***** MATERIAL SUPPLIED

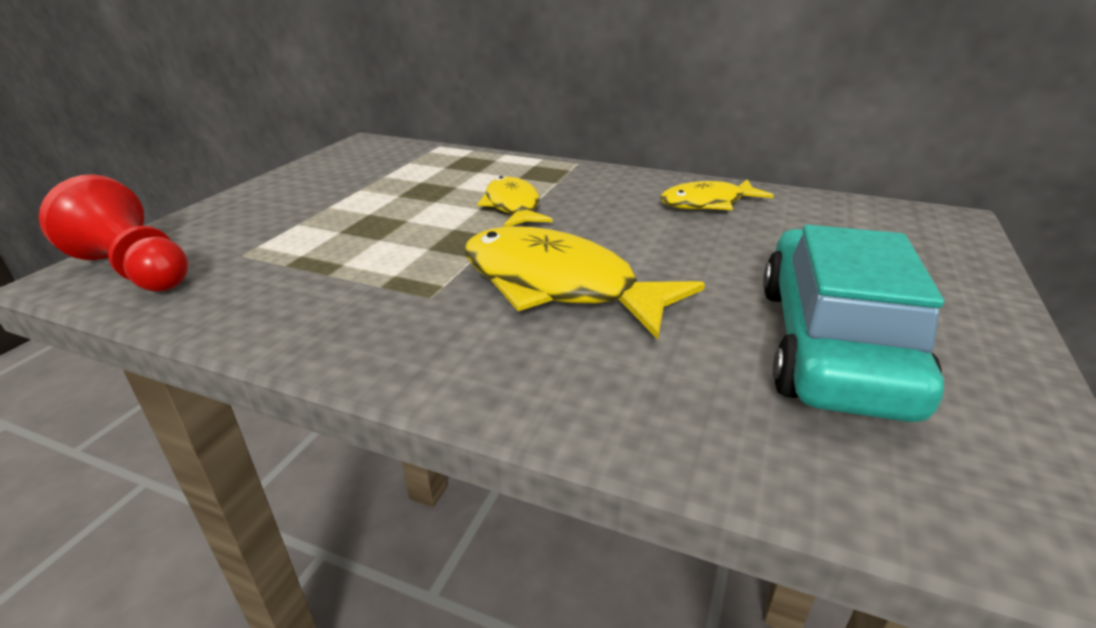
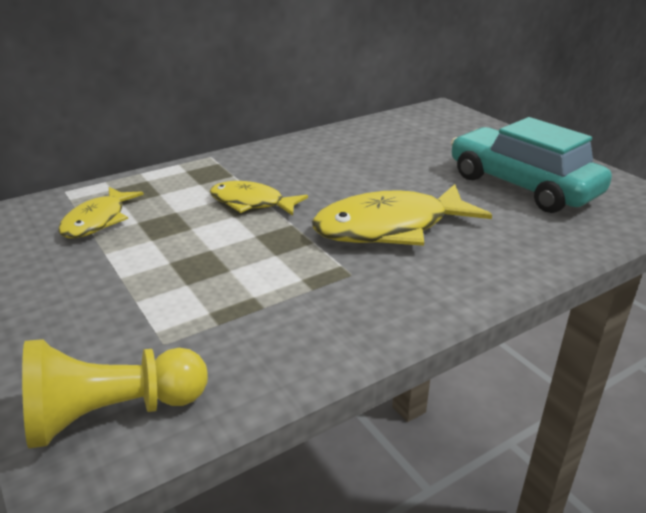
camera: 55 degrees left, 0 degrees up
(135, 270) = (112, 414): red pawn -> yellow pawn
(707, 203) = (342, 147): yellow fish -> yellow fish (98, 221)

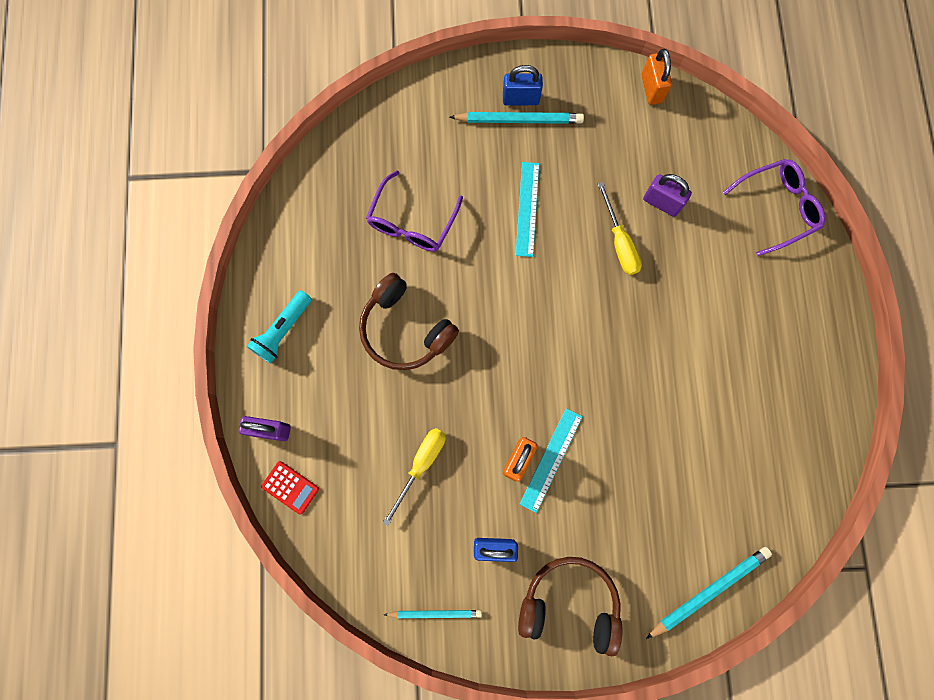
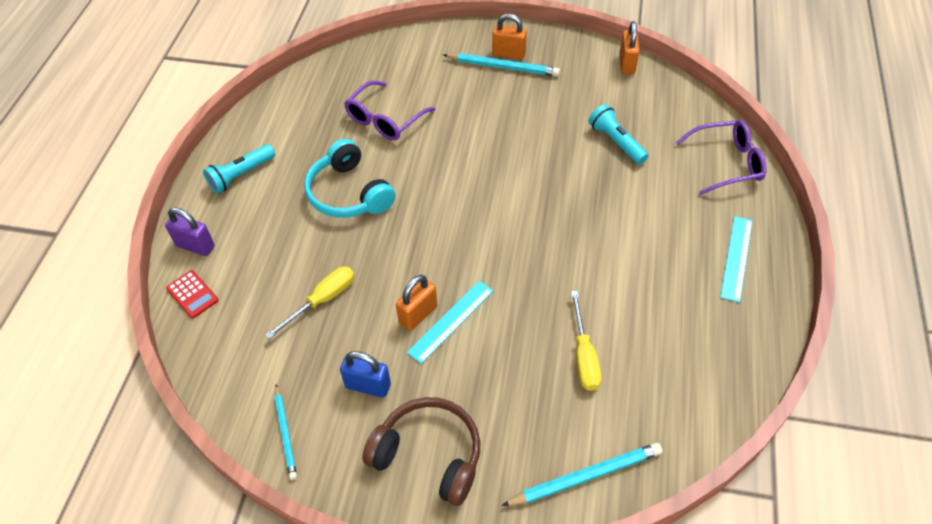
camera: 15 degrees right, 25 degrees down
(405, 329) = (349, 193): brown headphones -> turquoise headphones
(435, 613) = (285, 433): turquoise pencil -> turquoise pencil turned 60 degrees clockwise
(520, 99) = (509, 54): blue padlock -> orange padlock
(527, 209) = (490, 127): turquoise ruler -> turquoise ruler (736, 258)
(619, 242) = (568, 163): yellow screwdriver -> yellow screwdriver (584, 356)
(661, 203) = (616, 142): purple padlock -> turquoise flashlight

**********

# [TASK TO CARRY OUT]
Go through the listing above line by line and say how many lines hold the word "camera". Reply with that number only.

# [REPLY]
2